» **The problem**
Find all lines with the word "cube" in the material, then copy them.

++++++++++++++++++++

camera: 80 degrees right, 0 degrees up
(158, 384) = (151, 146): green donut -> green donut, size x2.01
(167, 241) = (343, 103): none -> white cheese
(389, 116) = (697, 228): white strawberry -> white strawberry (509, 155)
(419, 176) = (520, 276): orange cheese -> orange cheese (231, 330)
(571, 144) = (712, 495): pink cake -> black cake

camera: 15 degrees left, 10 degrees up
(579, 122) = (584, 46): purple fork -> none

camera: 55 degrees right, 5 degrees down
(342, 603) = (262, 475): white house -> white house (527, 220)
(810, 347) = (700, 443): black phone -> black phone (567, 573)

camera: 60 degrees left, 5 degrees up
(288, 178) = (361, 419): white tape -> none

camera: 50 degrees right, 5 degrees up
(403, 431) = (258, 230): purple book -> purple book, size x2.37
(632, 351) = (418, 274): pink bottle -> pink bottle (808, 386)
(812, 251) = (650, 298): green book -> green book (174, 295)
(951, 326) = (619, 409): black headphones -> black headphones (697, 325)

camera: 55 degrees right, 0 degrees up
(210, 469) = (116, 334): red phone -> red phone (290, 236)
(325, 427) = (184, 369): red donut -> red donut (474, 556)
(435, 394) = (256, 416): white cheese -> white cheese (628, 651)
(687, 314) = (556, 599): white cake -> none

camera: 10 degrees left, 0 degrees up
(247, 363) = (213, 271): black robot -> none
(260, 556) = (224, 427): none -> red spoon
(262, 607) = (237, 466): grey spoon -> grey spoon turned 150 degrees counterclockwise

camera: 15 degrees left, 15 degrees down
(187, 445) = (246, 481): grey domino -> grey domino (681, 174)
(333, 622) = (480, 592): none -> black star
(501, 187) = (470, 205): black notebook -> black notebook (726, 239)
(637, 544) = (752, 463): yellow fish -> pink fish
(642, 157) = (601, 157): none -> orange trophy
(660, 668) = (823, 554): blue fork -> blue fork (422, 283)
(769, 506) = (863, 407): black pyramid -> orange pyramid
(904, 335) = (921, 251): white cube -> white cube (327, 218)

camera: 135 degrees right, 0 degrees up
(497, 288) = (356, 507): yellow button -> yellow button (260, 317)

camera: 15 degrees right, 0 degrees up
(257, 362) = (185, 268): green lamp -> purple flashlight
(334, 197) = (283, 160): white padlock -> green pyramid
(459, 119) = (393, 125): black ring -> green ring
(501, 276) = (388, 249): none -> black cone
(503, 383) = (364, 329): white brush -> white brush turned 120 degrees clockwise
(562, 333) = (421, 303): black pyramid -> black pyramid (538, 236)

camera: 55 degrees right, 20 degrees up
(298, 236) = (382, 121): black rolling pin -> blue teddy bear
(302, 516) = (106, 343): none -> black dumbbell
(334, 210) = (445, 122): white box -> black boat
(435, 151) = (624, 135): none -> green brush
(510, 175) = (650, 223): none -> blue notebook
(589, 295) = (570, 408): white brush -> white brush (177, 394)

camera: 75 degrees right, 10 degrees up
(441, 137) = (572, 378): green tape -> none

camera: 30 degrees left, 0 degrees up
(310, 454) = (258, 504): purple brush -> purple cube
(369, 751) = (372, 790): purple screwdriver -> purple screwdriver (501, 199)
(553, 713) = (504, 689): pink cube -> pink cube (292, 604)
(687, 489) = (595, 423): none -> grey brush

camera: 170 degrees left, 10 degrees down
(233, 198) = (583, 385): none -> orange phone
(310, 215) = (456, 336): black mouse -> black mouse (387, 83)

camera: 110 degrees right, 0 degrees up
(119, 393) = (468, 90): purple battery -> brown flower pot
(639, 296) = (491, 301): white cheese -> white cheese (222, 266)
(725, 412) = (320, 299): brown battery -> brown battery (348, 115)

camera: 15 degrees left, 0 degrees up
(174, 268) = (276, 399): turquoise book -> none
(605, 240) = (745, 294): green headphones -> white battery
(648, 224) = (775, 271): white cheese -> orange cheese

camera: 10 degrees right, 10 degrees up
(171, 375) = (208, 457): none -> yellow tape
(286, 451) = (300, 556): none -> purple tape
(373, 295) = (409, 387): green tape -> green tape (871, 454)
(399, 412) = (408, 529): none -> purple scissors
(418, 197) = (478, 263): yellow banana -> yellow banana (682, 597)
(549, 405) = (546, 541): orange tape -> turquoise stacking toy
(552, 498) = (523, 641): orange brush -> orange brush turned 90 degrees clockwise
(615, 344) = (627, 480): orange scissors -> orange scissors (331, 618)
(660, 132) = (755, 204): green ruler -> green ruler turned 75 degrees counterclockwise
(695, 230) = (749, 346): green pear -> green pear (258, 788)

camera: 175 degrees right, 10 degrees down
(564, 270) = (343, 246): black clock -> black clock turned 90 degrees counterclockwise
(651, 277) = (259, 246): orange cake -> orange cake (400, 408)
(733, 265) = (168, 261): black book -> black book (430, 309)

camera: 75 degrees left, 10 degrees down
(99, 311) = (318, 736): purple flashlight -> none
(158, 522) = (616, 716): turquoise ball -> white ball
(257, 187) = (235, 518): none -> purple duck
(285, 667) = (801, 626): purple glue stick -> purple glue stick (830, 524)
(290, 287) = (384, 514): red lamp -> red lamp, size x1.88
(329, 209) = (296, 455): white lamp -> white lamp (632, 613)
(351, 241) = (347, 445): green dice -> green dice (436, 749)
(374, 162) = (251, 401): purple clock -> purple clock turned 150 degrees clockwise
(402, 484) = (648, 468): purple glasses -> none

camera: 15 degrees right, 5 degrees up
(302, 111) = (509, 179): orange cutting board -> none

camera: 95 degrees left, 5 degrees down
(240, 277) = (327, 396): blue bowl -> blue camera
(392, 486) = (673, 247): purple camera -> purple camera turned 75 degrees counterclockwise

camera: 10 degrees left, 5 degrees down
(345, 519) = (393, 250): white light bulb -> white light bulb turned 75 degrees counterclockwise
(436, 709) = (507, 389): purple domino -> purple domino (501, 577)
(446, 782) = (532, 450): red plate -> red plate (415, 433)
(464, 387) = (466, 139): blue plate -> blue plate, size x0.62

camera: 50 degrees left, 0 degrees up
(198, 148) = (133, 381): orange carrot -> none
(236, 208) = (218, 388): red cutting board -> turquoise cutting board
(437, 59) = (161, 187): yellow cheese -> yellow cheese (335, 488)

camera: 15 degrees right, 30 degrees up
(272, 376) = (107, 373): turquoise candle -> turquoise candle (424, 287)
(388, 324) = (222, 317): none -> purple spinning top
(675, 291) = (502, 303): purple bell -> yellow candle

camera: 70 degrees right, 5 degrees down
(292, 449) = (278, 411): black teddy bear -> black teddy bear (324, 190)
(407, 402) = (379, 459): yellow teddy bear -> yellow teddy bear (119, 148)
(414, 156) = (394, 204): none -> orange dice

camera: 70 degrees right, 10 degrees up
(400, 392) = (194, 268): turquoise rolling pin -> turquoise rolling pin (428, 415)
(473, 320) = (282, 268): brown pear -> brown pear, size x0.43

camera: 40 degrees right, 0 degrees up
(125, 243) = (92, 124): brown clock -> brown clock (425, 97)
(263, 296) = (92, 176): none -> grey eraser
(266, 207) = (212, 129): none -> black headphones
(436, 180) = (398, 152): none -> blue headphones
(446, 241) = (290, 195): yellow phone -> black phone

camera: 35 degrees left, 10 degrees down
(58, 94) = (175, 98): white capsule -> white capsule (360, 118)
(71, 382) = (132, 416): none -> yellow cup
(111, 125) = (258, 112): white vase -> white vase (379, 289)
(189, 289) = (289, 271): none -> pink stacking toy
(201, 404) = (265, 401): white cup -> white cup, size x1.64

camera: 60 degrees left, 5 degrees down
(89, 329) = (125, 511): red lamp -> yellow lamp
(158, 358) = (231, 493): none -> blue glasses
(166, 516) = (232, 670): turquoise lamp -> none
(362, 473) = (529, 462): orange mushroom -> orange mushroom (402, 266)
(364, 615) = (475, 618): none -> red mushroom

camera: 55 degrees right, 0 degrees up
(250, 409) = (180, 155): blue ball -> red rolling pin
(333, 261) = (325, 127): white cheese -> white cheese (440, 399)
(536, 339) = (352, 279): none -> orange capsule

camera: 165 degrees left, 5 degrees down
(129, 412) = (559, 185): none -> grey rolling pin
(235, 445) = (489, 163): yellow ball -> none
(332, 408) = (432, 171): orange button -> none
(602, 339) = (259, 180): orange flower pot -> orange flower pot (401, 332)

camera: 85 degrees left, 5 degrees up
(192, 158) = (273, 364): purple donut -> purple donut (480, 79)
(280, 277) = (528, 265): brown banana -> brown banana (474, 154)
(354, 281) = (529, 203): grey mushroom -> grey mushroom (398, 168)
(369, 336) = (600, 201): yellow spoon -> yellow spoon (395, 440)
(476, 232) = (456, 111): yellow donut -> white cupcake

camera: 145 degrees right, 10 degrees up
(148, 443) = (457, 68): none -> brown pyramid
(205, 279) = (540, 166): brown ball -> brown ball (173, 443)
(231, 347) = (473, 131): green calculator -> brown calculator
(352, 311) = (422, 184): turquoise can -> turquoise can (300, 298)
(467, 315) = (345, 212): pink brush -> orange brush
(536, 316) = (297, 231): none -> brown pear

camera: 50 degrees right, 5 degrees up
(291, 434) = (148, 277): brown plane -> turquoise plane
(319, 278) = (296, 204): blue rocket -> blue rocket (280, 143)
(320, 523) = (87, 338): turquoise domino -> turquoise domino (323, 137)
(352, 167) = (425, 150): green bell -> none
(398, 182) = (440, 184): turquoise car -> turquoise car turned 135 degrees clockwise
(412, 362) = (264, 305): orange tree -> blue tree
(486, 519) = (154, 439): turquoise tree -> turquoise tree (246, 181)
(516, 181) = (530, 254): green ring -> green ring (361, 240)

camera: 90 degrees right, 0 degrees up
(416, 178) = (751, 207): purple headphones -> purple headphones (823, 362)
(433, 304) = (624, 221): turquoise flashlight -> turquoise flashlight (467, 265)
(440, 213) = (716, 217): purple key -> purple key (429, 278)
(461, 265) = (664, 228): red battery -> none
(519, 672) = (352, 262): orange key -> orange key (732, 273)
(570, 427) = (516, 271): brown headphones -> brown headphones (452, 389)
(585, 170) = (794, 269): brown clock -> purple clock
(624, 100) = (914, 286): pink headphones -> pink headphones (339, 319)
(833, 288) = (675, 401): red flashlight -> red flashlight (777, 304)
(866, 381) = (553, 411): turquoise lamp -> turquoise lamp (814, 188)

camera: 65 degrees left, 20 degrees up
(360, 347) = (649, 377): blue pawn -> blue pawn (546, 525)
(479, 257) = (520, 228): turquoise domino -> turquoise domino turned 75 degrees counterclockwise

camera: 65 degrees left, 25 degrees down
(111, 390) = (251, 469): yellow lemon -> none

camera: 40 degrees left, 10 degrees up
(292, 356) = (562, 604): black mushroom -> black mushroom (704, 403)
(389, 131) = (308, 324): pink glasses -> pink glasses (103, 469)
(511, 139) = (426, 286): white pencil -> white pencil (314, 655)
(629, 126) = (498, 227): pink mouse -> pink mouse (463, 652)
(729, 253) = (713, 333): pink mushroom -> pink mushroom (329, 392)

++++++++++++++++++++

» **Output for this task**
(904, 335) = (921, 251): white cube -> white cube (327, 218)
(310, 454) = (258, 504): purple brush -> purple cube
(553, 713) = (504, 689): pink cube -> pink cube (292, 604)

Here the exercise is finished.